* Supplied data
BEGIN
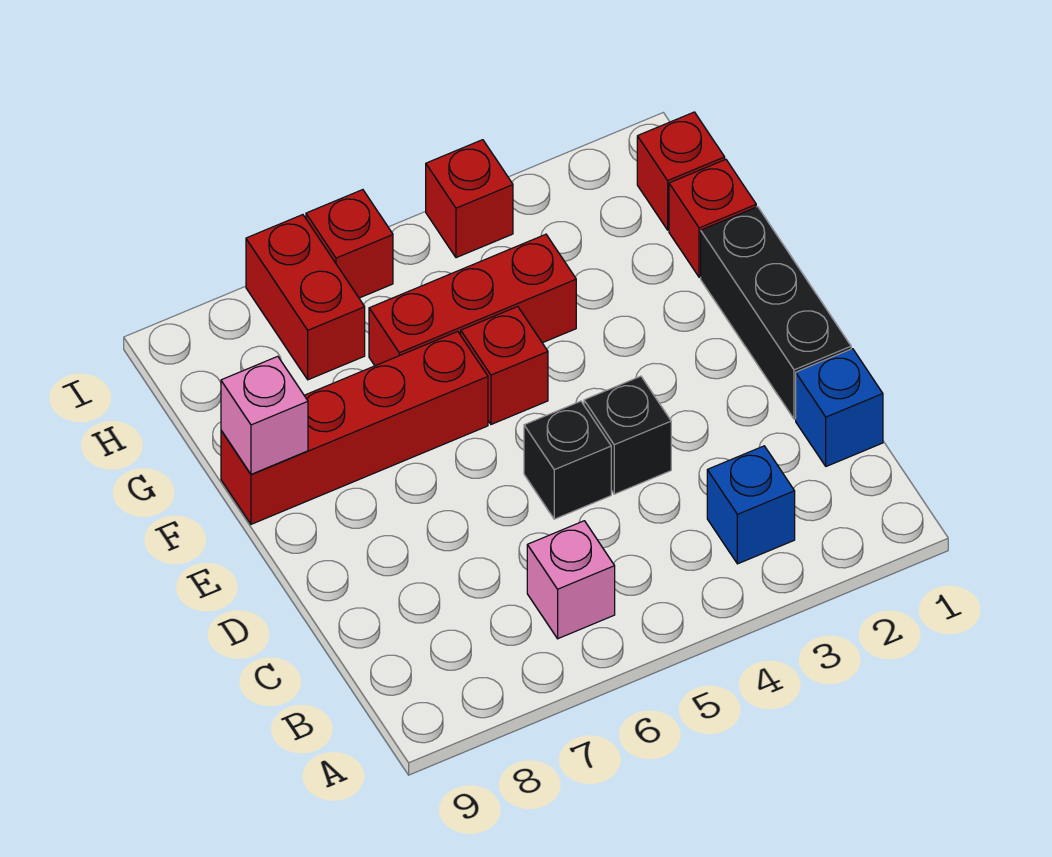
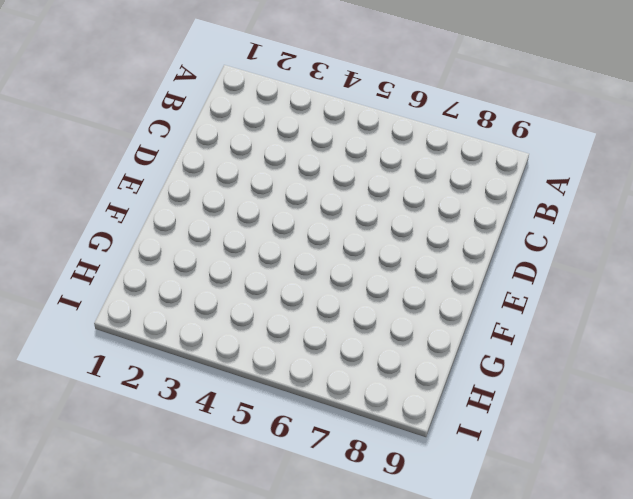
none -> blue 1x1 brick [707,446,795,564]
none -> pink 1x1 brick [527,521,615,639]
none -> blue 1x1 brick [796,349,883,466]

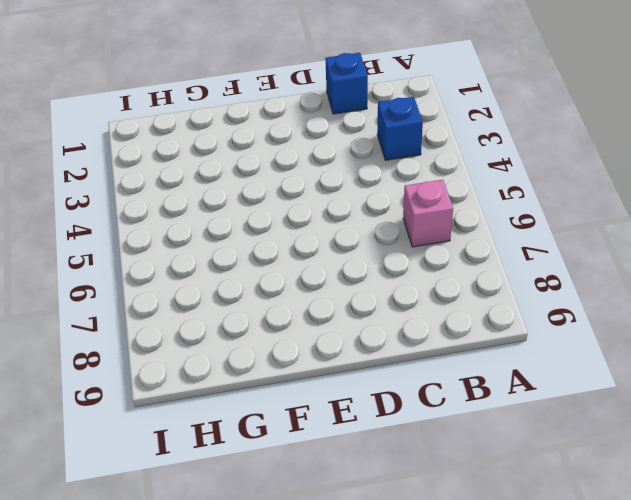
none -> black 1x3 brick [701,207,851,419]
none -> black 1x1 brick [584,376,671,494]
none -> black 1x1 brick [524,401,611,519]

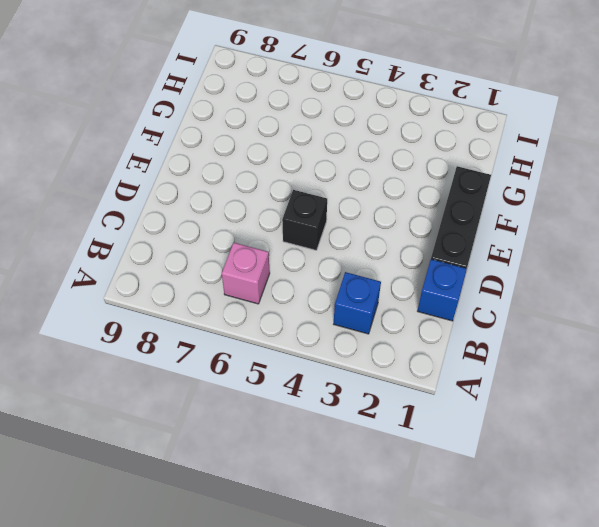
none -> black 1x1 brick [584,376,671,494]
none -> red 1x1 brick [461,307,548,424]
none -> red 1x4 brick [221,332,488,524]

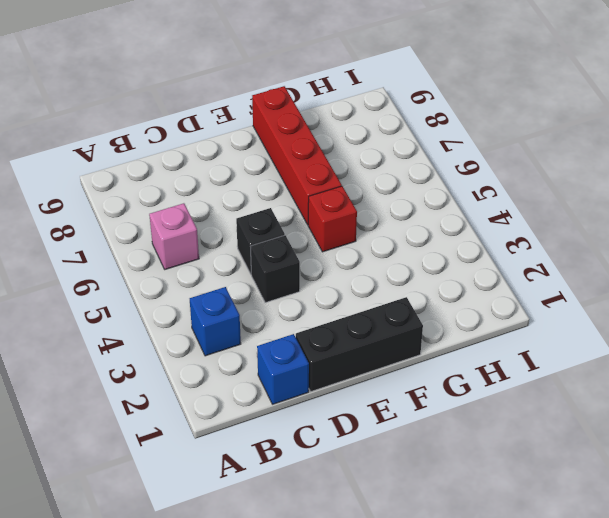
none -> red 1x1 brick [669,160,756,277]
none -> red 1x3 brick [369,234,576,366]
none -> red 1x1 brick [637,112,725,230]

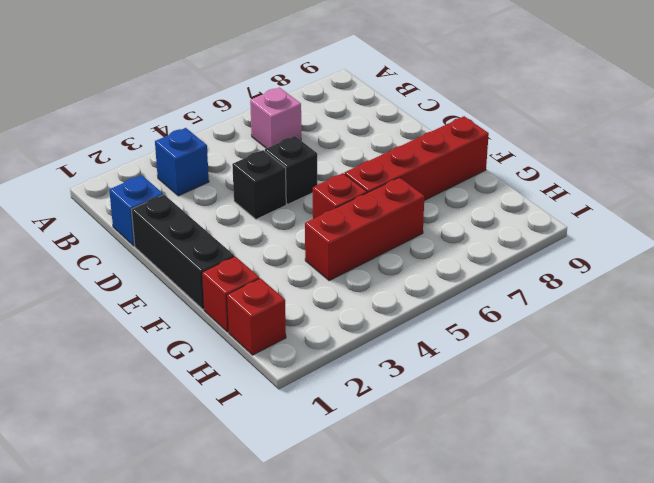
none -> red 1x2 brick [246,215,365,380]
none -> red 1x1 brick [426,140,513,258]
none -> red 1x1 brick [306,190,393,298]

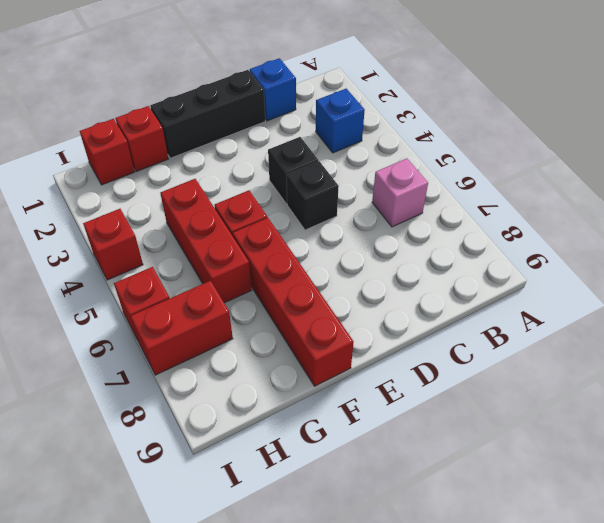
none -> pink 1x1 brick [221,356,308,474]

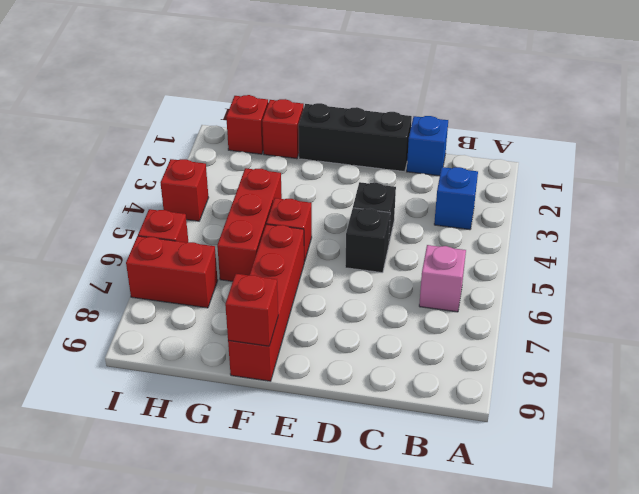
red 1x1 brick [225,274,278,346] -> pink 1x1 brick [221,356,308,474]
END
BEGIN
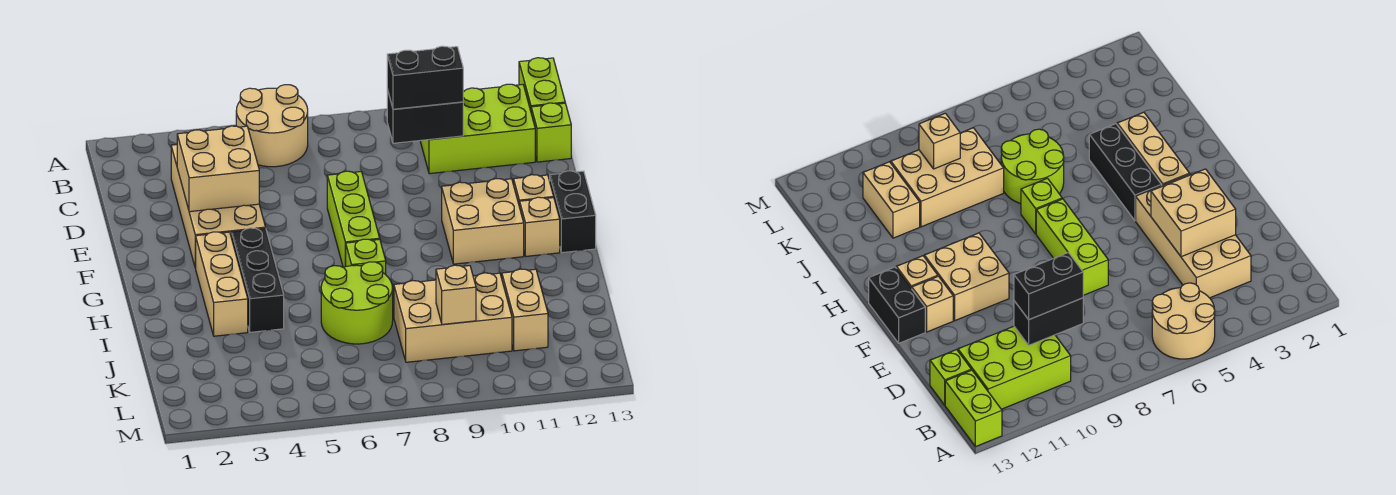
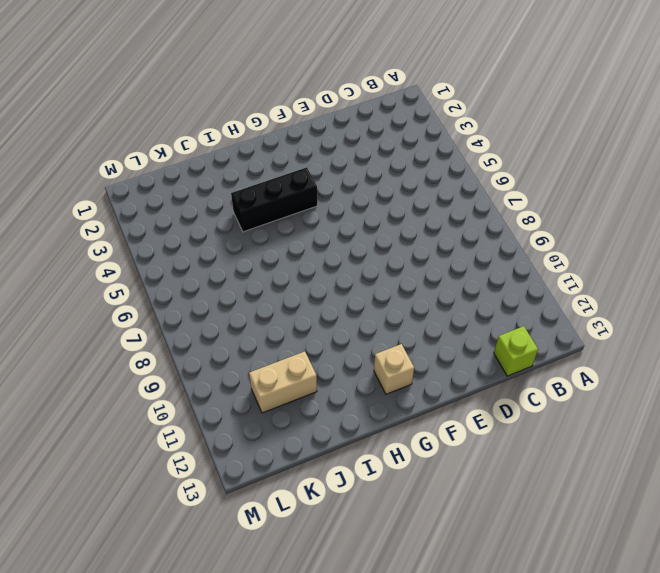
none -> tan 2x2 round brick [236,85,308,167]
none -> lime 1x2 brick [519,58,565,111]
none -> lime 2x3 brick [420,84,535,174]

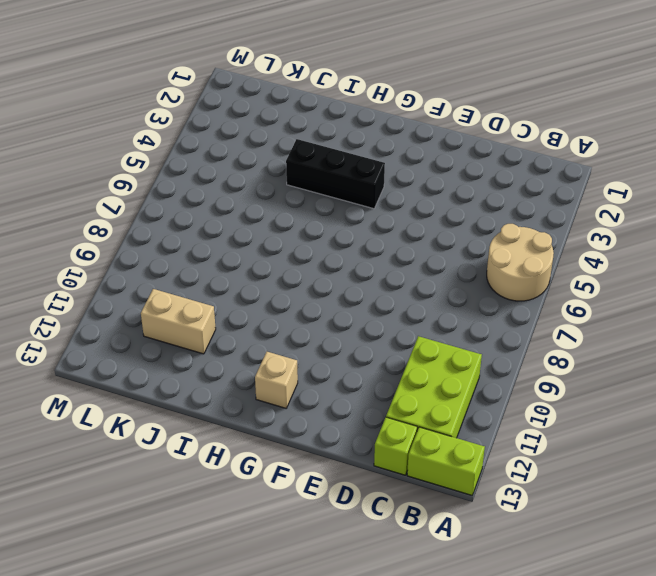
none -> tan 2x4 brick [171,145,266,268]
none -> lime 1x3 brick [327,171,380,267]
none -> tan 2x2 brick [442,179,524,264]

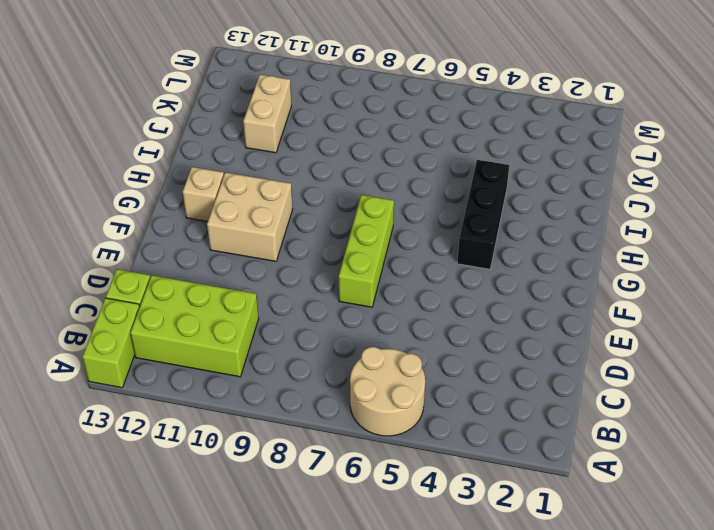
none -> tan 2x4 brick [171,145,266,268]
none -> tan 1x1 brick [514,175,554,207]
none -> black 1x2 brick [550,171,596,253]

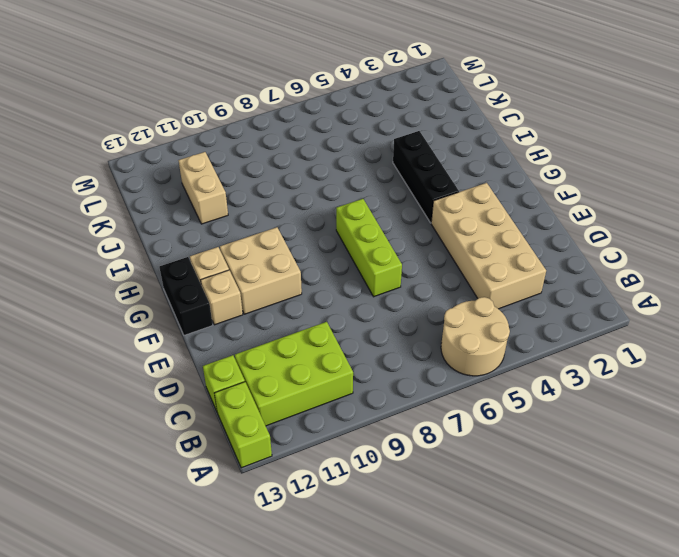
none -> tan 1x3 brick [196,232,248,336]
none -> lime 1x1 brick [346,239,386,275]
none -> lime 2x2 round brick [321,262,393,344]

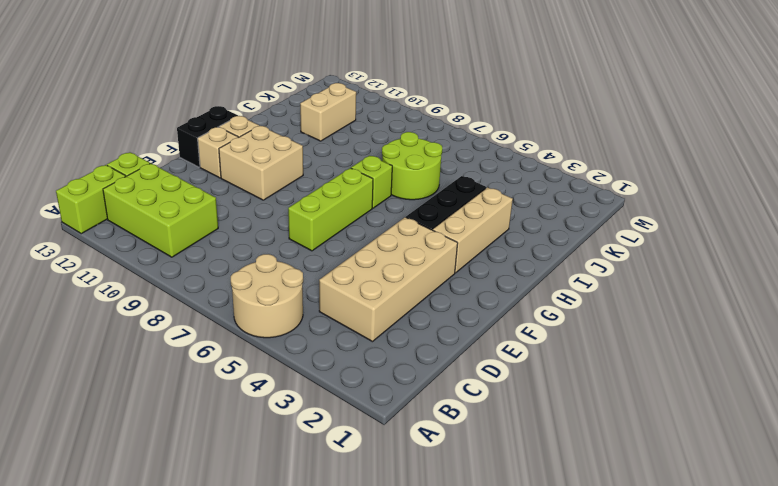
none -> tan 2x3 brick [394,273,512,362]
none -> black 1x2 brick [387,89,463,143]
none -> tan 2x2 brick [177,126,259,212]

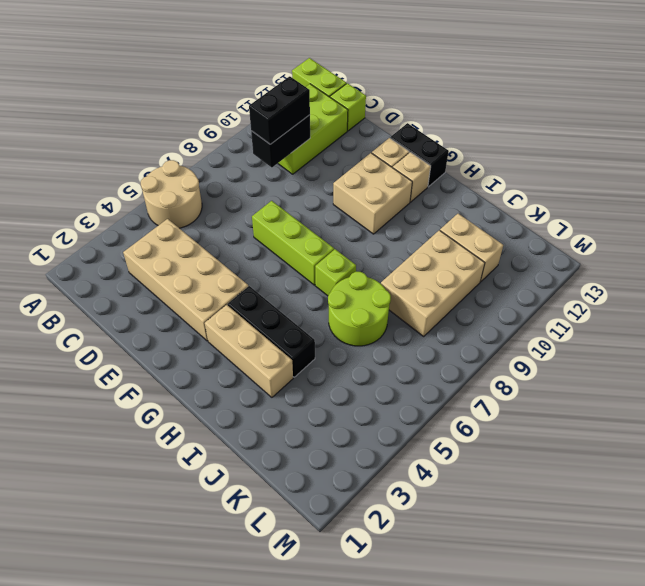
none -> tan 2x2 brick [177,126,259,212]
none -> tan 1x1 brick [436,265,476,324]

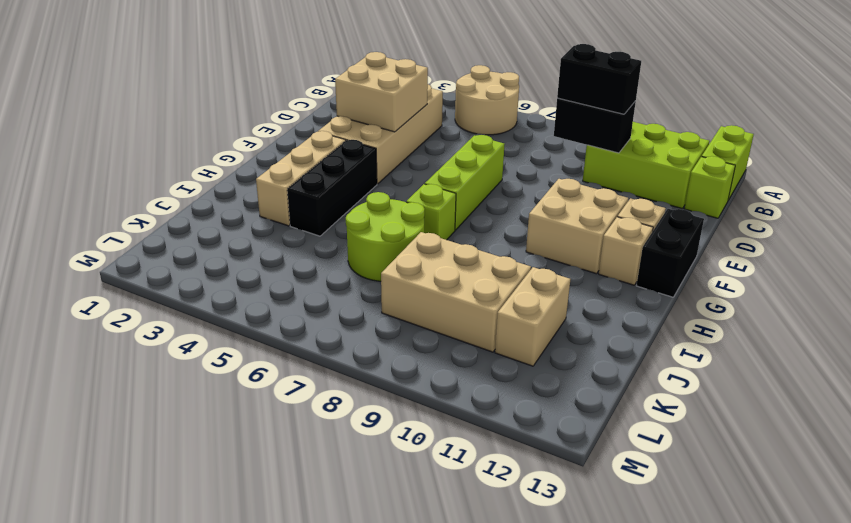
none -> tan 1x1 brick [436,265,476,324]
END
* Your task
Give the lines above again exactly, from the one containing "none -> lime 2x3 brick [420,84,535,174]" to the one containing "none -> lime 2x2", both included, but leave out the pictures.

* Result below
none -> lime 2x3 brick [420,84,535,174]

none -> tan 2x4 brick [171,145,266,268]
none -> lime 1x3 brick [327,171,380,267]
none -> tan 2x2 brick [442,179,524,264]

none -> tan 2x4 brick [171,145,266,268]
none -> tan 1x1 brick [514,175,554,207]
none -> black 1x2 brick [550,171,596,253]

none -> tan 1x3 brick [196,232,248,336]
none -> lime 1x1 brick [346,239,386,275]
none -> lime 2x2 round brick [321,262,393,344]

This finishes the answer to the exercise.